■ **Material provided**:

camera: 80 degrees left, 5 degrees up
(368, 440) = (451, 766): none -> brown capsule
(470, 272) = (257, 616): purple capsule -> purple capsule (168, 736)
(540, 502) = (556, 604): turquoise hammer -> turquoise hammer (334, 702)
* * *
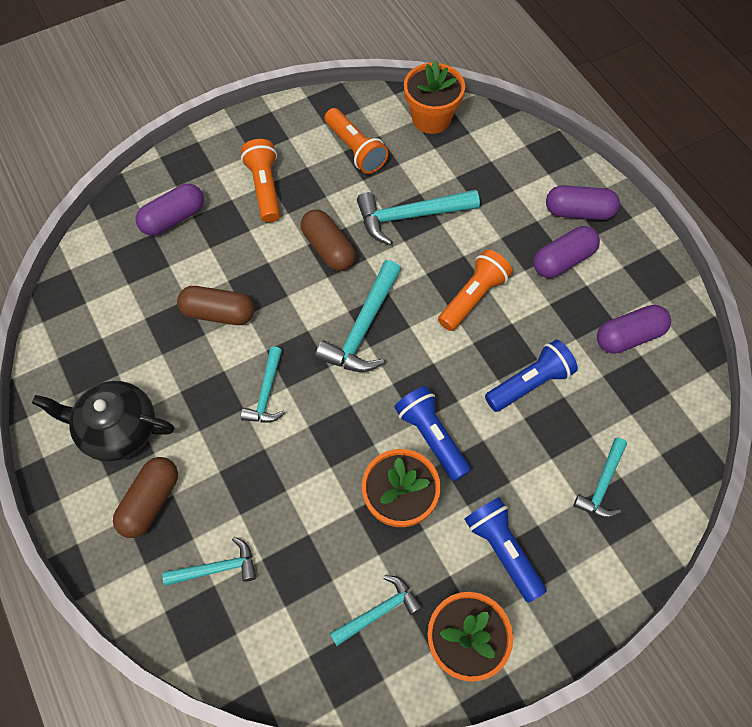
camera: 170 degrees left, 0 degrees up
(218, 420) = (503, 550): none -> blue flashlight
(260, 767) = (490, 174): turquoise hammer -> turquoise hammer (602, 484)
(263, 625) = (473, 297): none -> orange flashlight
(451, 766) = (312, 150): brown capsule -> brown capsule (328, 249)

■ **Work order**: Wherever the string "left" turns up in the material, copy the whole line.

■ **Problem solution**:
camera: 80 degrees left, 5 degrees up
camera: 170 degrees left, 0 degrees up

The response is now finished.